------ Extracted material ------

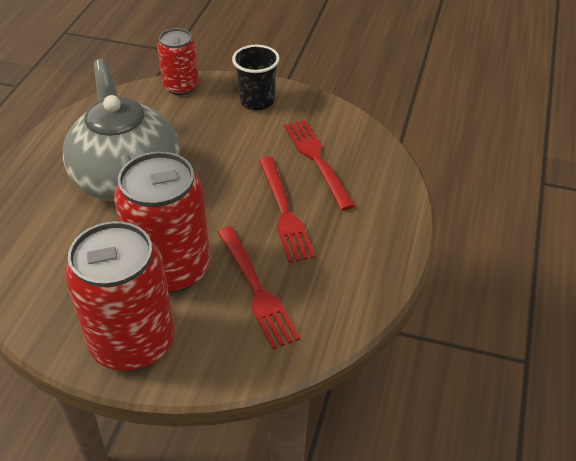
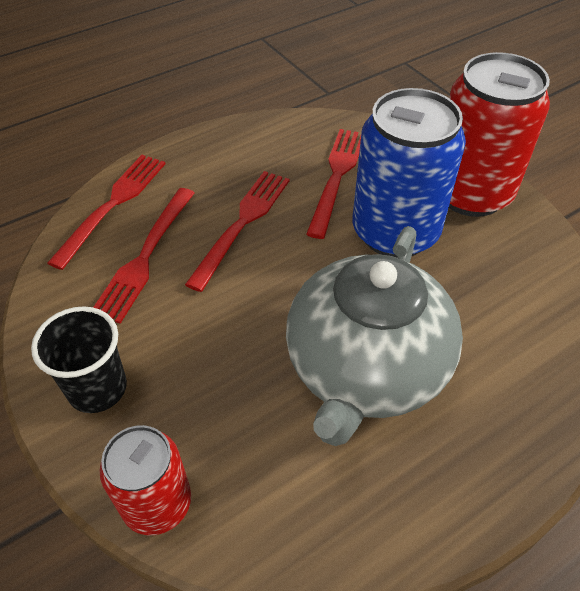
camera: 140 degrees left, 5 degrees up
(171, 269) = (395, 232): red can -> blue can
(382, 175) = (113, 204): none -> red fork

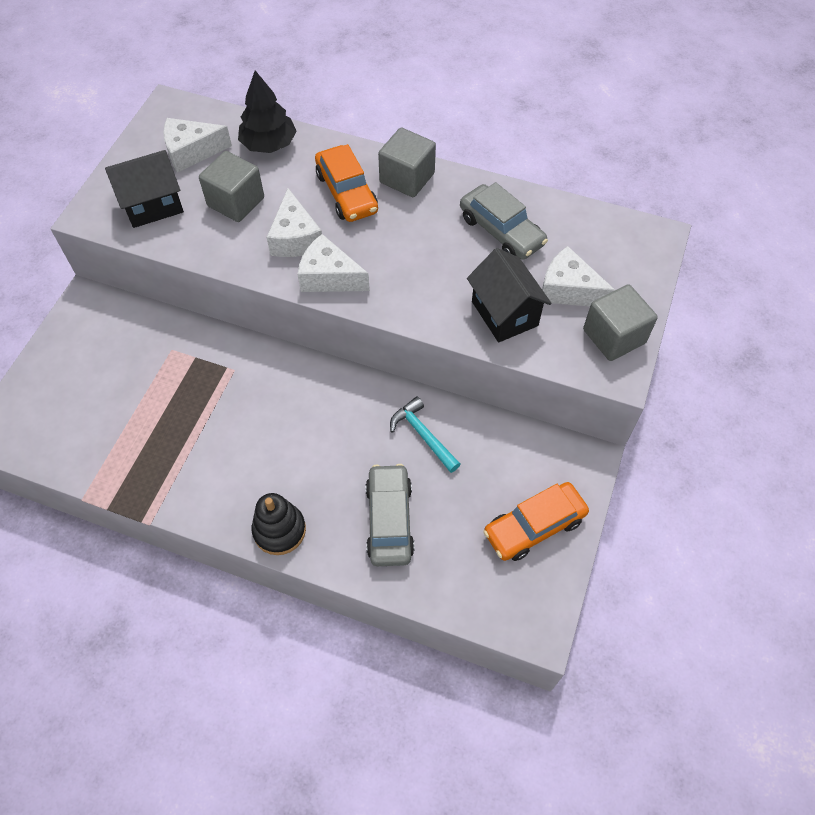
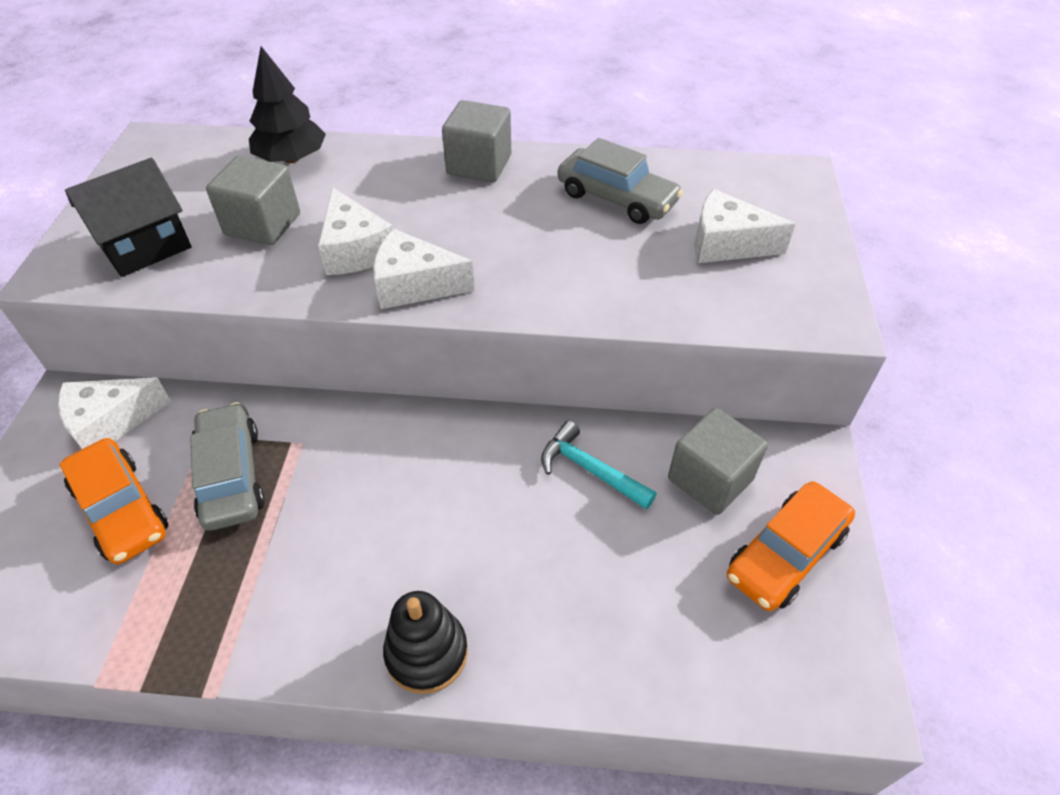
camera: 15 degrees left, 10 degrees down
(192, 152) = (190, 181): white cheese -> white cheese (111, 422)
(346, 192) = (408, 191): orange car -> orange car (121, 509)
(389, 520) = (585, 596): grey car -> grey car (231, 475)
(504, 313) = (660, 284): black house -> none
(614, 336) = (807, 282): grey cube -> grey cube (710, 479)

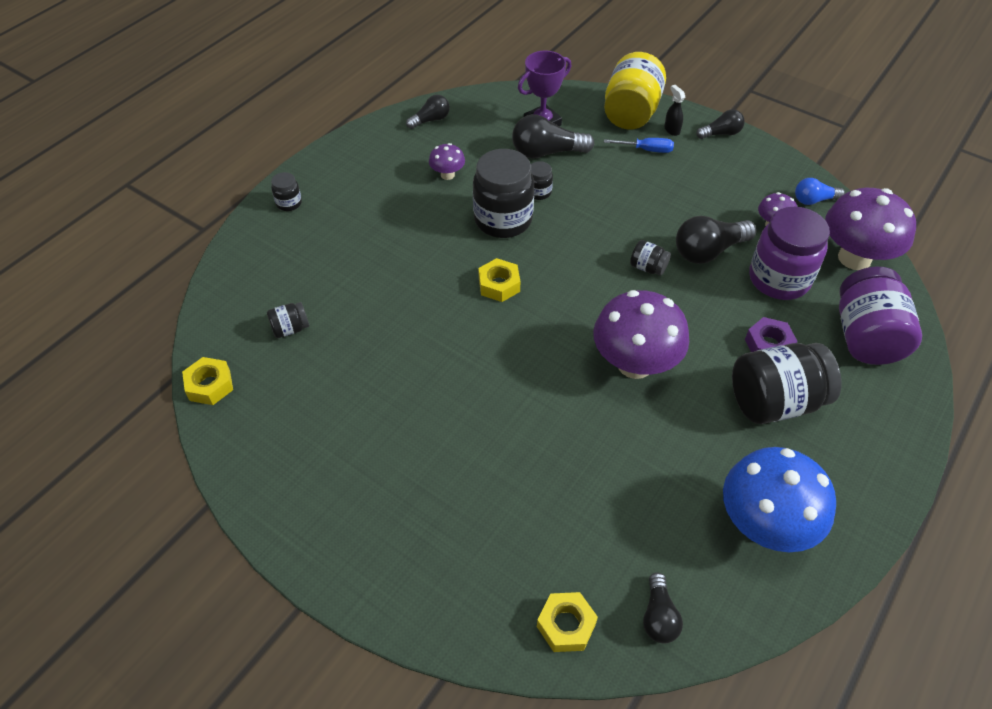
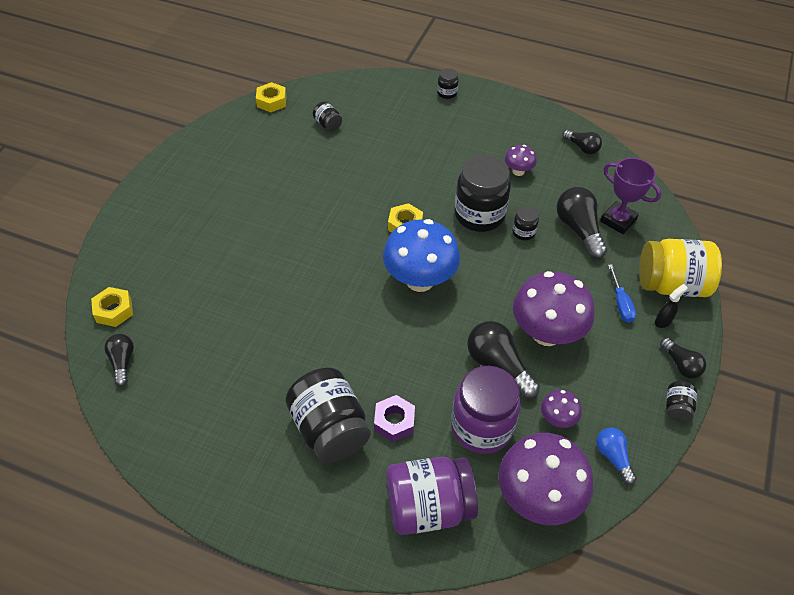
camera: 75 degrees right, 0 degrees up
(634, 364) = (346, 323): purple mushroom -> purple mushroom (546, 333)
(648, 267) = (460, 321): black jar -> black jar (677, 408)
(658, 616) = (122, 362): black light bulb -> black light bulb turned 90 degrees clockwise
(764, 525) = (204, 426): blue mushroom -> blue mushroom (420, 280)

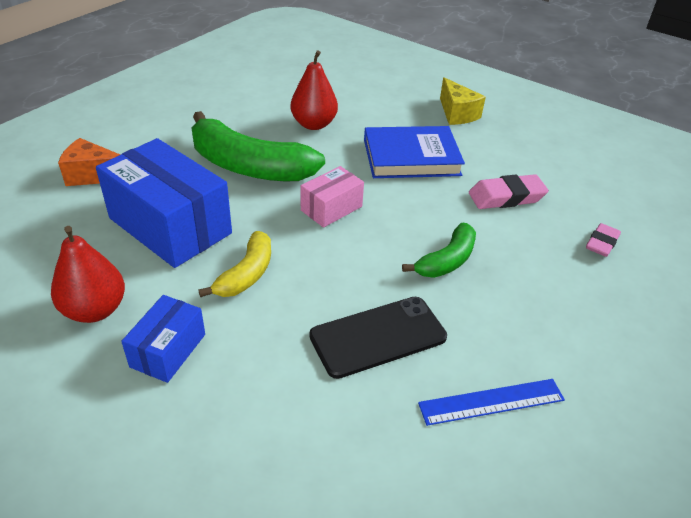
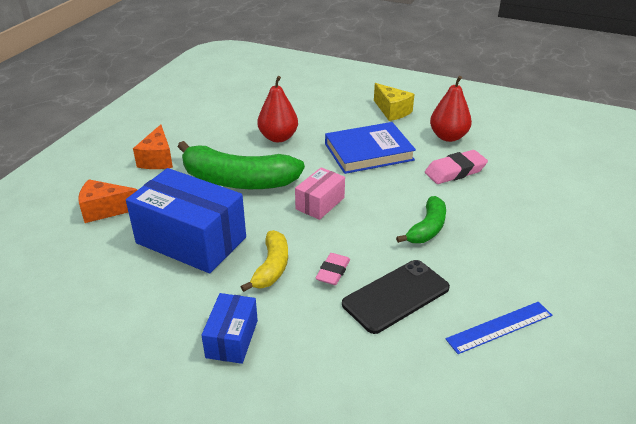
camera: 10 degrees left, 5 degrees down
(95, 310) = (156, 319): red pear -> red pear (448, 137)
(172, 128) = (157, 159): none -> orange cheese
(601, 243) = (539, 194): pink eraser -> pink eraser (333, 272)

------

> **Task requirements**: Lines from the one holding "(648, 267) = (460, 321): black" to the end of the data, both ends included, are to be given again exactly; no pictures belong in the copy.

> **Reply to the exercise**:
(648, 267) = (460, 321): black jar -> black jar (677, 408)
(658, 616) = (122, 362): black light bulb -> black light bulb turned 90 degrees clockwise
(764, 525) = (204, 426): blue mushroom -> blue mushroom (420, 280)

camera: 10 degrees left, 5 degrees down
(95, 310) = (156, 319): red pear -> red pear (448, 137)
(172, 128) = (157, 159): none -> orange cheese
(601, 243) = (539, 194): pink eraser -> pink eraser (333, 272)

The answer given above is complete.